GOAL OF THE EXERCISE: Rewrite everything from the start of the listing down to and including the line that contains "9: 9:07 -> 10:06", switching "Bucharest" to "Budapest" and leaving everything else unchanged.

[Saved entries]
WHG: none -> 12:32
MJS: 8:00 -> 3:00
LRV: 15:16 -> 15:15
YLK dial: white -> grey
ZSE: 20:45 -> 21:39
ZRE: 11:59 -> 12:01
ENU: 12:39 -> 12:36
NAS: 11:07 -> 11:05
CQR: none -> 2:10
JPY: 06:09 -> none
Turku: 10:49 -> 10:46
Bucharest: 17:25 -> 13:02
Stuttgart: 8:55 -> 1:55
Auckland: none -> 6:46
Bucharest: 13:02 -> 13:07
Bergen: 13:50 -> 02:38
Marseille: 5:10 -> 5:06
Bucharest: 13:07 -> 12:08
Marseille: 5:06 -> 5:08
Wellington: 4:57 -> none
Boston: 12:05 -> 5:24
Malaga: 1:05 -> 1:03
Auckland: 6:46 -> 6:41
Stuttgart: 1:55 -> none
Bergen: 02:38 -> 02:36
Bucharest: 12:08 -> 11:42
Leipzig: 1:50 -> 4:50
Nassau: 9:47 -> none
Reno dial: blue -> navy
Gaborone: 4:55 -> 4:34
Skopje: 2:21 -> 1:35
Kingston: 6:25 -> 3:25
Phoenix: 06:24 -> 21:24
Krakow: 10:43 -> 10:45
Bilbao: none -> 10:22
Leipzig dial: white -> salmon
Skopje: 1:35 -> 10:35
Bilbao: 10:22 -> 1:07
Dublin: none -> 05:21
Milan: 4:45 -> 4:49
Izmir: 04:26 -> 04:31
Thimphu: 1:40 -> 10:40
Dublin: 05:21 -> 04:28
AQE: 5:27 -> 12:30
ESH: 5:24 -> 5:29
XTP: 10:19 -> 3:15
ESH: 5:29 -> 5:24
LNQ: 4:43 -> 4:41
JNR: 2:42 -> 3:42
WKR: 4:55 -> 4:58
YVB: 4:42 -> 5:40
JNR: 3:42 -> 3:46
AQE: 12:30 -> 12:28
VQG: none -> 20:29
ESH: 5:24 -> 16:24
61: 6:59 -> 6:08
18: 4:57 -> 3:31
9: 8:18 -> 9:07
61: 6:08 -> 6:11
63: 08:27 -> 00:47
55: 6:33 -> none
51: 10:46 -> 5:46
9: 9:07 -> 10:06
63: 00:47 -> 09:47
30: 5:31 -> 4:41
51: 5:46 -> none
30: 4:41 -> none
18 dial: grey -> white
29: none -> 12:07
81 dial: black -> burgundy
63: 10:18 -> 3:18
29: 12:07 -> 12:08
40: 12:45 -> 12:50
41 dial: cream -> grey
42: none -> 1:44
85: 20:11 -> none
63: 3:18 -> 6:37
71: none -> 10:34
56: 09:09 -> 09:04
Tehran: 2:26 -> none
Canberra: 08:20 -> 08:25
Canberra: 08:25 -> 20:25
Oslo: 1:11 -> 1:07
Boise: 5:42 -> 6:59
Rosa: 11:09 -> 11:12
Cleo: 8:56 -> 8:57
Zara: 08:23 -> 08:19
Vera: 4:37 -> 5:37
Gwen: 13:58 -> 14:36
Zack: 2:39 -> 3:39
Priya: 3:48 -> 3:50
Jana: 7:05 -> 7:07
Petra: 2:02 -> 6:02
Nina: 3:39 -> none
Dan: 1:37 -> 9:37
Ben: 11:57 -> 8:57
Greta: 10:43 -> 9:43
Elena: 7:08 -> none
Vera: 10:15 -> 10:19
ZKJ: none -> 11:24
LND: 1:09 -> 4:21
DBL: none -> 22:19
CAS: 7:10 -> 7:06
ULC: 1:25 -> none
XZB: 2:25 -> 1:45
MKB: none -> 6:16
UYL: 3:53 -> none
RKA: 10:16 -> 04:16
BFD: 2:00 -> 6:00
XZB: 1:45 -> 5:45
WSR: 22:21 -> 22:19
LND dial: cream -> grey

FINAL ANSWER:
WHG: none -> 12:32
MJS: 8:00 -> 3:00
LRV: 15:16 -> 15:15
YLK dial: white -> grey
ZSE: 20:45 -> 21:39
ZRE: 11:59 -> 12:01
ENU: 12:39 -> 12:36
NAS: 11:07 -> 11:05
CQR: none -> 2:10
JPY: 06:09 -> none
Turku: 10:49 -> 10:46
Budapest: 17:25 -> 13:02
Stuttgart: 8:55 -> 1:55
Auckland: none -> 6:46
Budapest: 13:02 -> 13:07
Bergen: 13:50 -> 02:38
Marseille: 5:10 -> 5:06
Budapest: 13:07 -> 12:08
Marseille: 5:06 -> 5:08
Wellington: 4:57 -> none
Boston: 12:05 -> 5:24
Malaga: 1:05 -> 1:03
Auckland: 6:46 -> 6:41
Stuttgart: 1:55 -> none
Bergen: 02:38 -> 02:36
Budapest: 12:08 -> 11:42
Leipzig: 1:50 -> 4:50
Nassau: 9:47 -> none
Reno dial: blue -> navy
Gaborone: 4:55 -> 4:34
Skopje: 2:21 -> 1:35
Kingston: 6:25 -> 3:25
Phoenix: 06:24 -> 21:24
Krakow: 10:43 -> 10:45
Bilbao: none -> 10:22
Leipzig dial: white -> salmon
Skopje: 1:35 -> 10:35
Bilbao: 10:22 -> 1:07
Dublin: none -> 05:21
Milan: 4:45 -> 4:49
Izmir: 04:26 -> 04:31
Thimphu: 1:40 -> 10:40
Dublin: 05:21 -> 04:28
AQE: 5:27 -> 12:30
ESH: 5:24 -> 5:29
XTP: 10:19 -> 3:15
ESH: 5:29 -> 5:24
LNQ: 4:43 -> 4:41
JNR: 2:42 -> 3:42
WKR: 4:55 -> 4:58
YVB: 4:42 -> 5:40
JNR: 3:42 -> 3:46
AQE: 12:30 -> 12:28
VQG: none -> 20:29
ESH: 5:24 -> 16:24
61: 6:59 -> 6:08
18: 4:57 -> 3:31
9: 8:18 -> 9:07
61: 6:08 -> 6:11
63: 08:27 -> 00:47
55: 6:33 -> none
51: 10:46 -> 5:46
9: 9:07 -> 10:06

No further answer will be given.